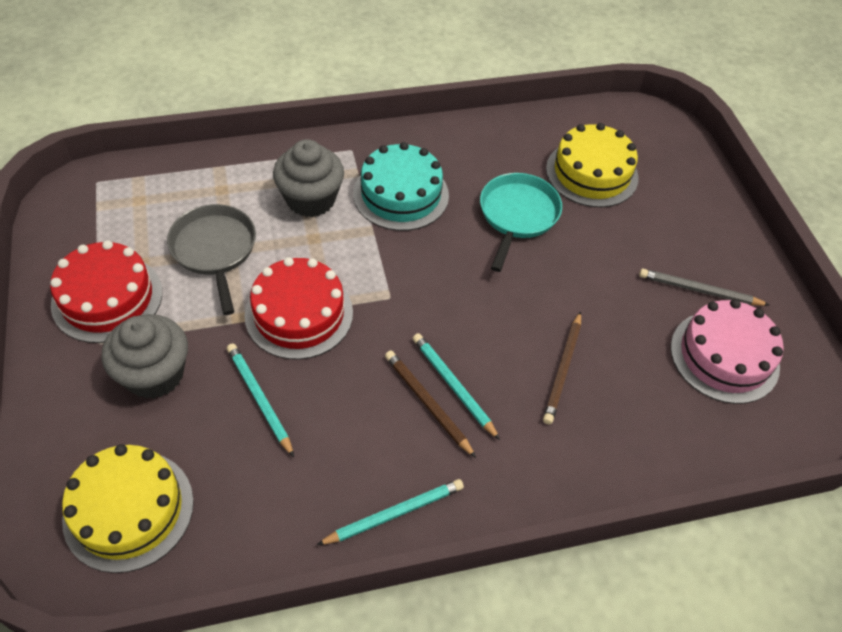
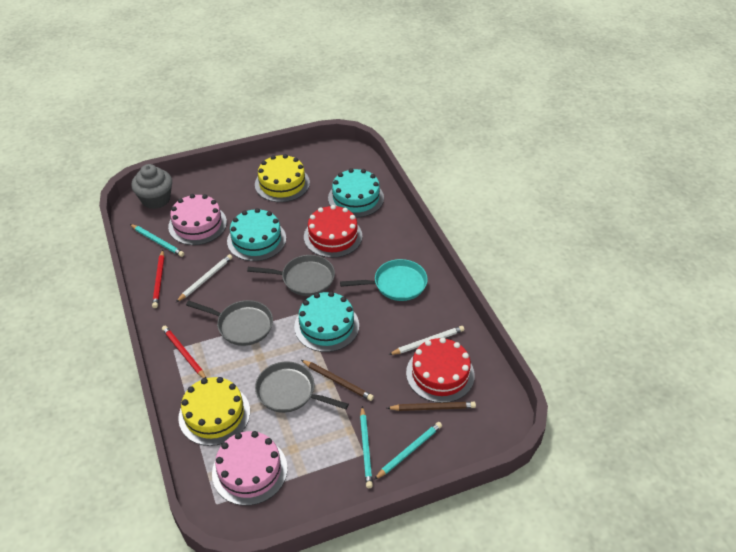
grey cupcake: [102,314,188,399] [273,139,344,217] = 2 -> [131,164,172,209] = 1
grey pan: [167,204,256,315] = 1 -> [186,300,273,346] [247,255,335,296] [255,361,349,413] = 3
grey pencil: [639,269,769,306] = 1 -> none = 0
pink cake: [671,299,784,404] = 1 -> [168,194,227,245] [212,431,287,506] = 2
red pencil: none = 0 -> [152,250,164,308] [162,326,206,378] = 2
turquoise cake: [353,142,449,231] = 1 -> [227,208,286,261] [294,291,359,352] [328,168,384,217] = 3
white pencil: none = 0 -> [176,254,233,302] [389,326,464,355] = 2

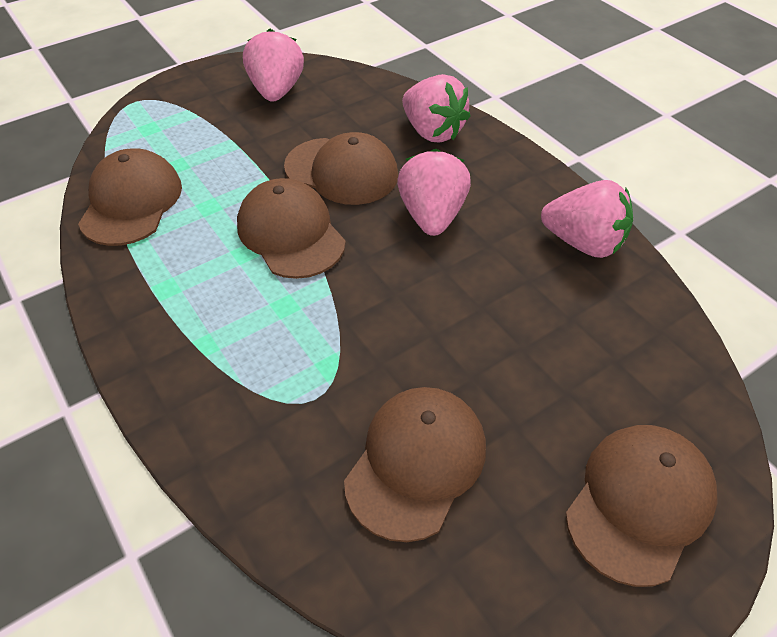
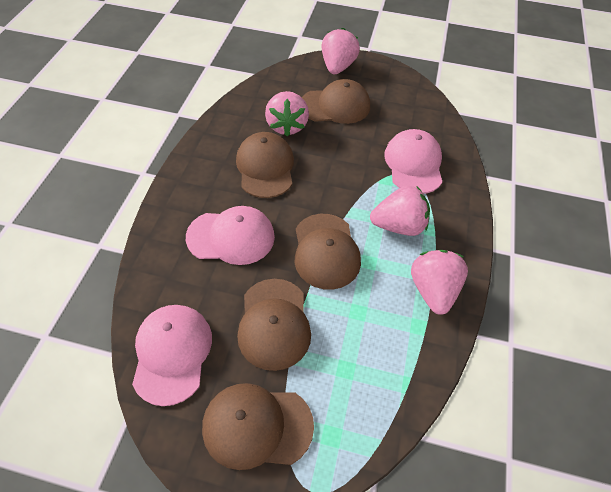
pink cap: none = 0 -> [132,305,212,406] [186,206,275,265] [384,129,442,194] = 3

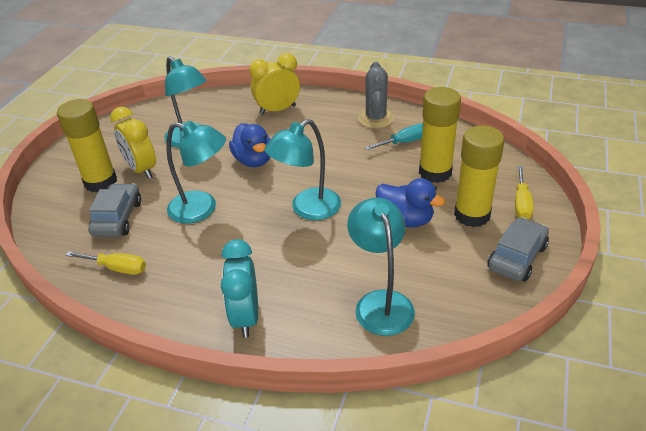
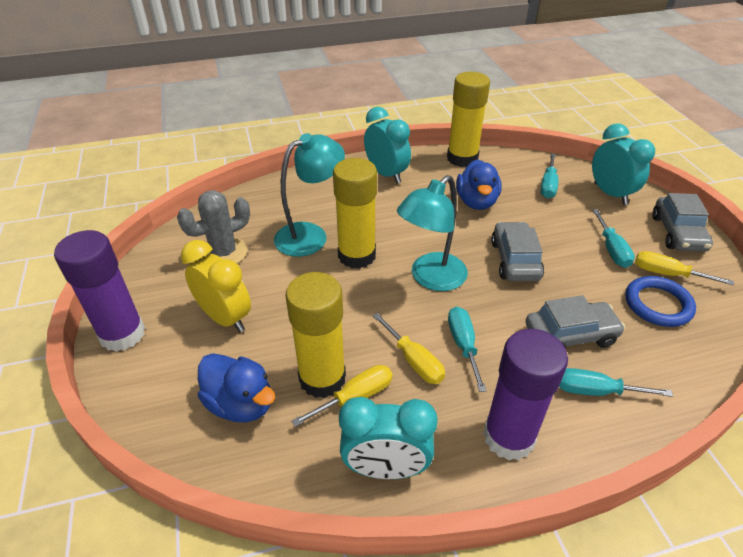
blue ring: none = 0 -> [625,276,696,327] = 1
grey car: [88,183,141,237] [487,217,549,282] = 2 -> [491,222,544,281] [526,295,625,349] [652,193,713,252] = 3
purple glue stick: none = 0 -> [54,230,145,352] [483,329,568,460] = 2
turquoise clock: [221,239,258,338] = 1 -> [339,397,438,479] [364,107,411,184] [592,124,655,205] = 3
turquoise lamp: [164,56,207,148] [166,121,226,224] [264,119,341,220] [347,197,415,336] = 4 -> [274,133,345,257] [397,175,468,291] = 2
turquoise screwdriver: [365,124,423,150] = 1 -> [448,306,487,392] [541,154,558,198] [559,368,673,397] [592,209,635,268] = 4
yellow clock: [110,107,156,179] [249,53,300,115] = 2 -> [181,240,251,332] = 1
yellow screwdriver: [66,251,146,275] [515,166,534,219] = 2 -> [292,365,393,427] [373,313,445,384] [635,251,734,286] = 3

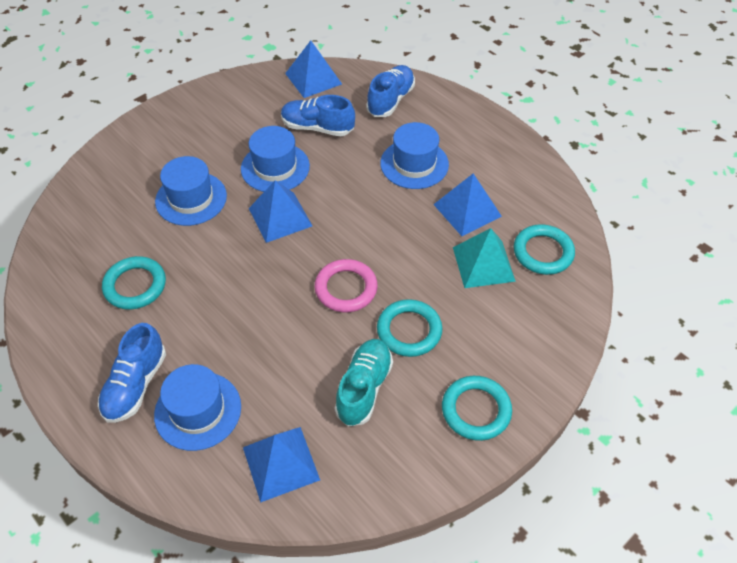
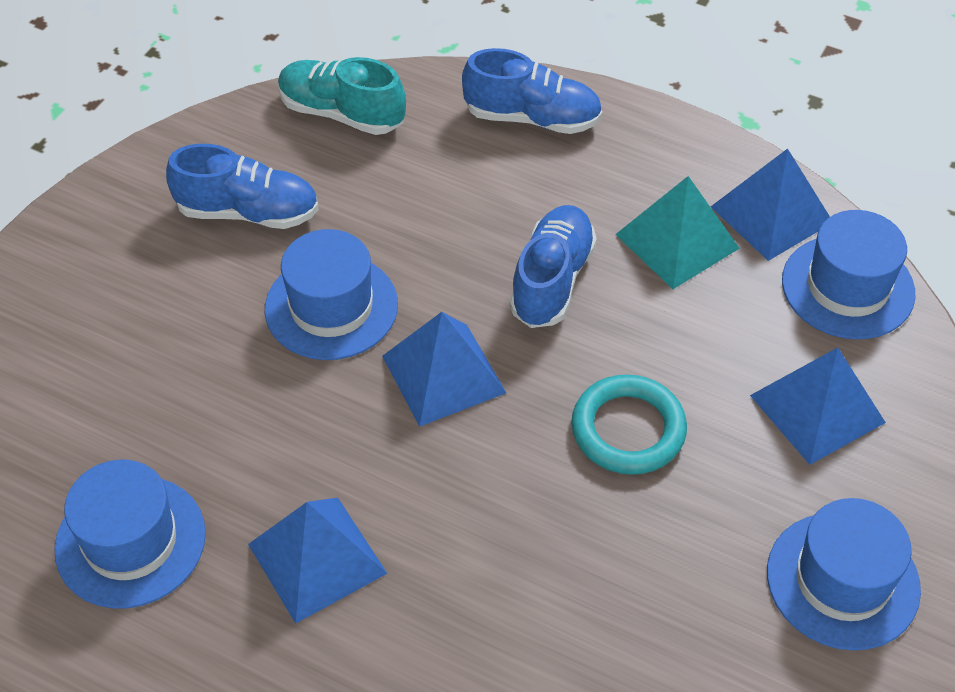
pink ring: [315,259,378,312] = 1 -> none = 0
turquoise ring: [102,256,166,310] [377,299,442,357] [442,376,512,441] [514,224,575,275] = 4 -> [571,374,687,475] = 1

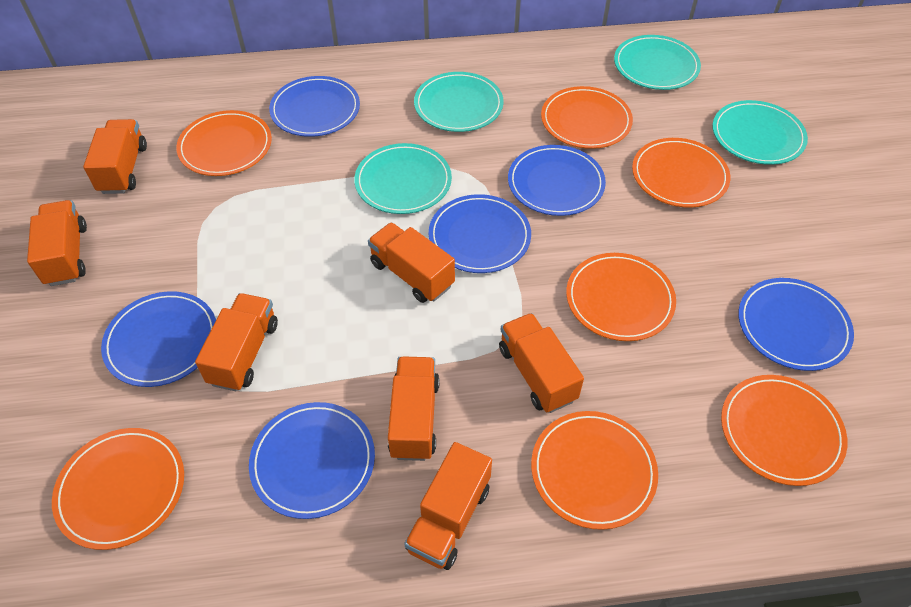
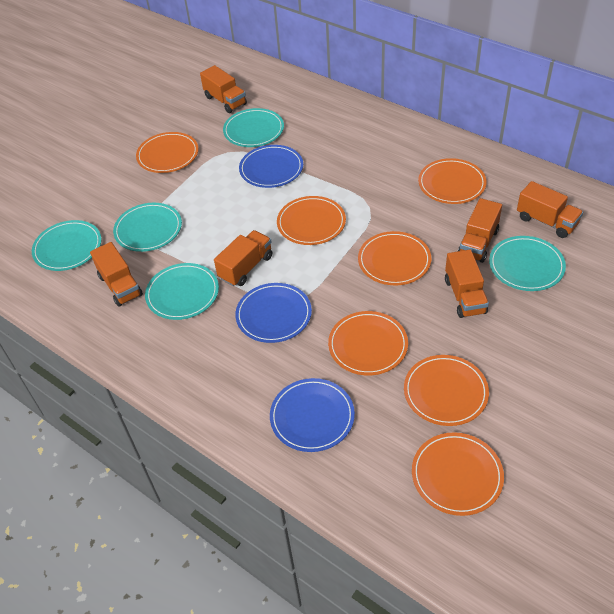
blue plate: [101,291,216,387] [249,402,375,519] [269,76,360,137] [429,194,531,273] [508,145,606,216] [738,278,854,371] = 6 -> [235,283,312,343] [239,145,303,188] [270,378,355,452] = 3
orange truck: [27,200,87,286] [83,119,147,194] [195,293,278,392] [368,222,455,303] [388,356,440,461] [404,442,492,570] [499,313,584,413] = 7 -> [90,242,143,307] [200,65,247,113] [214,230,272,286] [445,250,489,318] [458,198,502,263] [517,181,583,238] = 6
turquoise plate: [354,143,452,214] [414,72,504,132] [614,35,701,90] [712,100,808,165] = 4 -> [32,220,102,271] [113,203,182,252] [145,263,219,320] [223,108,284,147] [489,236,566,291] = 5

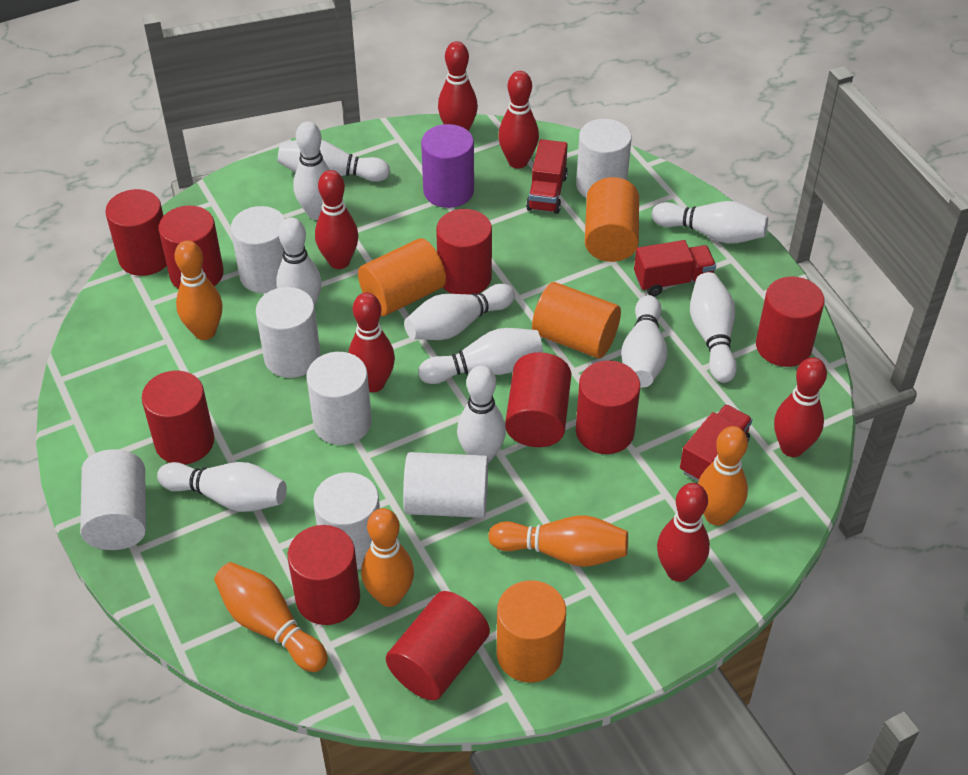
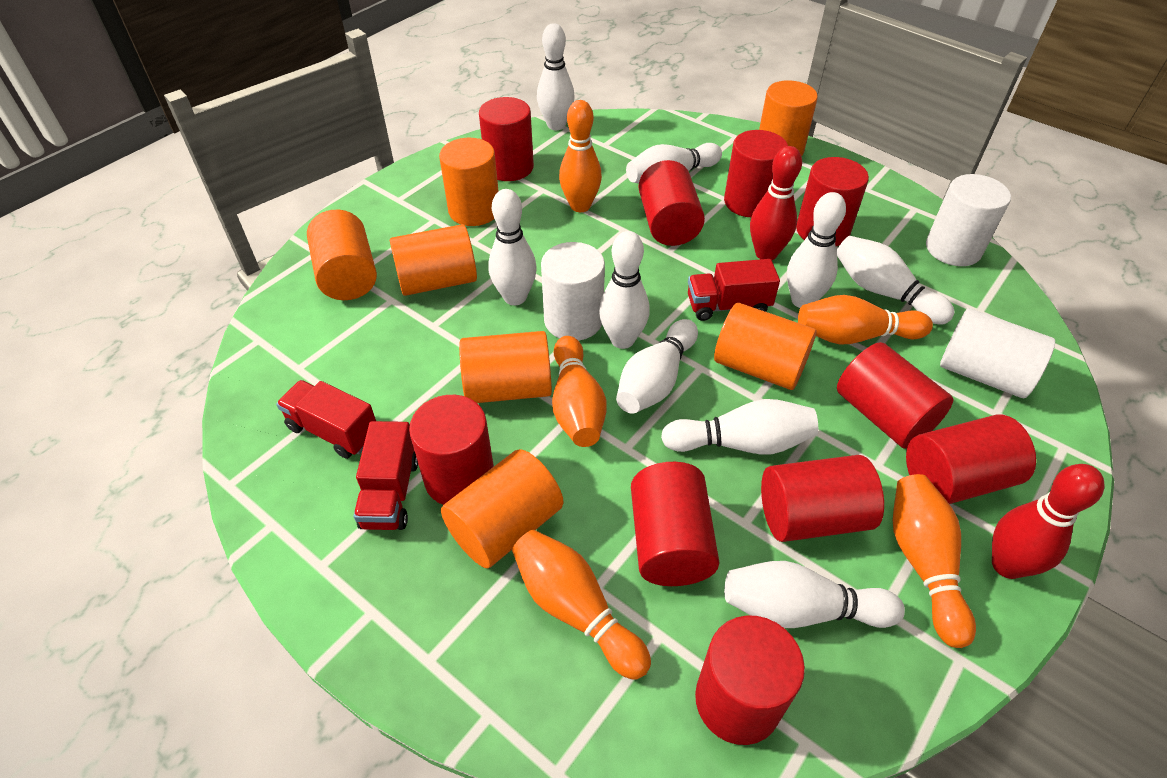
orange cylinder: [358,238,446,316] [497,580,566,683] [532,282,621,359] [585,177,639,262] = 4 -> [307,210,377,300] [390,224,477,296] [439,138,499,226] [441,449,563,568] [459,331,552,403] [714,303,816,390] [759,80,818,157] = 7
purple cylinder: [421,124,474,208] = 1 -> none = 0
red bowling pin: [315,170,358,269] [348,292,395,392] [438,41,478,131] [498,71,539,169] [657,483,710,582] [774,357,827,457] = 6 -> [750,146,802,260] [992,464,1105,579] = 2
red cylinder: [105,189,167,276] [142,371,214,464] [159,206,224,289] [288,525,360,625] [386,591,490,701] [436,209,492,295] [505,352,571,447] [576,360,640,454] [756,276,825,367] = 9 -> [409,395,494,505] [479,97,534,181] [631,462,720,586] [639,160,705,246] [695,616,805,745] [724,130,788,217] [761,455,884,542] [796,157,869,246] [837,342,954,449] [906,414,1036,504] = 10
white bowling pin: [157,462,287,512] [276,217,322,306] [278,140,390,182] [293,121,330,220] [404,284,515,340] [418,328,543,384] [457,365,506,463] [621,295,667,388] [652,201,768,244] [690,272,737,383] = 10 -> [488,189,537,305] [537,23,575,130] [599,231,650,349] [616,319,698,414] [626,143,722,184] [661,399,818,455] [724,561,905,628] [787,192,846,308] [836,236,955,325] = 9
white cylinder: [80,449,146,550] [231,206,285,293] [256,287,320,378] [306,352,372,445] [313,472,380,570] [403,452,488,518] [576,119,632,198] = 7 -> [541,242,605,341] [926,174,1011,266] [940,308,1055,398] = 3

> PROBLEM DESCRIPTION
Pictures appear in the records above. Output everything except them, exactly.

> RESULT OF THE EXERCISE
grey cupcake: [102,314,188,399] [273,139,344,217] = 2 -> [131,164,172,209] = 1
grey pan: [167,204,256,315] = 1 -> [186,300,273,346] [247,255,335,296] [255,361,349,413] = 3
grey pencil: [639,269,769,306] = 1 -> none = 0
pink cake: [671,299,784,404] = 1 -> [168,194,227,245] [212,431,287,506] = 2
red pencil: none = 0 -> [152,250,164,308] [162,326,206,378] = 2
turquoise cake: [353,142,449,231] = 1 -> [227,208,286,261] [294,291,359,352] [328,168,384,217] = 3
white pencil: none = 0 -> [176,254,233,302] [389,326,464,355] = 2

pink cap: none = 0 -> [132,305,212,406] [186,206,275,265] [384,129,442,194] = 3

blue ring: none = 0 -> [625,276,696,327] = 1
grey car: [88,183,141,237] [487,217,549,282] = 2 -> [491,222,544,281] [526,295,625,349] [652,193,713,252] = 3
purple glue stick: none = 0 -> [54,230,145,352] [483,329,568,460] = 2
turquoise clock: [221,239,258,338] = 1 -> [339,397,438,479] [364,107,411,184] [592,124,655,205] = 3
turquoise lamp: [164,56,207,148] [166,121,226,224] [264,119,341,220] [347,197,415,336] = 4 -> [274,133,345,257] [397,175,468,291] = 2
turquoise screwdriver: [365,124,423,150] = 1 -> [448,306,487,392] [541,154,558,198] [559,368,673,397] [592,209,635,268] = 4
yellow clock: [110,107,156,179] [249,53,300,115] = 2 -> [181,240,251,332] = 1
yellow screwdriver: [66,251,146,275] [515,166,534,219] = 2 -> [292,365,393,427] [373,313,445,384] [635,251,734,286] = 3

pink ring: [315,259,378,312] = 1 -> none = 0
turquoise ring: [102,256,166,310] [377,299,442,357] [442,376,512,441] [514,224,575,275] = 4 -> [571,374,687,475] = 1

blue plate: [101,291,216,387] [249,402,375,519] [269,76,360,137] [429,194,531,273] [508,145,606,216] [738,278,854,371] = 6 -> [235,283,312,343] [239,145,303,188] [270,378,355,452] = 3
orange truck: [27,200,87,286] [83,119,147,194] [195,293,278,392] [368,222,455,303] [388,356,440,461] [404,442,492,570] [499,313,584,413] = 7 -> [90,242,143,307] [200,65,247,113] [214,230,272,286] [445,250,489,318] [458,198,502,263] [517,181,583,238] = 6
turquoise plate: [354,143,452,214] [414,72,504,132] [614,35,701,90] [712,100,808,165] = 4 -> [32,220,102,271] [113,203,182,252] [145,263,219,320] [223,108,284,147] [489,236,566,291] = 5

orange cylinder: [358,238,446,316] [497,580,566,683] [532,282,621,359] [585,177,639,262] = 4 -> [307,210,377,300] [390,224,477,296] [439,138,499,226] [441,449,563,568] [459,331,552,403] [714,303,816,390] [759,80,818,157] = 7
purple cylinder: [421,124,474,208] = 1 -> none = 0
red bowling pin: [315,170,358,269] [348,292,395,392] [438,41,478,131] [498,71,539,169] [657,483,710,582] [774,357,827,457] = 6 -> [750,146,802,260] [992,464,1105,579] = 2
red cylinder: [105,189,167,276] [142,371,214,464] [159,206,224,289] [288,525,360,625] [386,591,490,701] [436,209,492,295] [505,352,571,447] [576,360,640,454] [756,276,825,367] = 9 -> [409,395,494,505] [479,97,534,181] [631,462,720,586] [639,160,705,246] [695,616,805,745] [724,130,788,217] [761,455,884,542] [796,157,869,246] [837,342,954,449] [906,414,1036,504] = 10
white bowling pin: [157,462,287,512] [276,217,322,306] [278,140,390,182] [293,121,330,220] [404,284,515,340] [418,328,543,384] [457,365,506,463] [621,295,667,388] [652,201,768,244] [690,272,737,383] = 10 -> [488,189,537,305] [537,23,575,130] [599,231,650,349] [616,319,698,414] [626,143,722,184] [661,399,818,455] [724,561,905,628] [787,192,846,308] [836,236,955,325] = 9
white cylinder: [80,449,146,550] [231,206,285,293] [256,287,320,378] [306,352,372,445] [313,472,380,570] [403,452,488,518] [576,119,632,198] = 7 -> [541,242,605,341] [926,174,1011,266] [940,308,1055,398] = 3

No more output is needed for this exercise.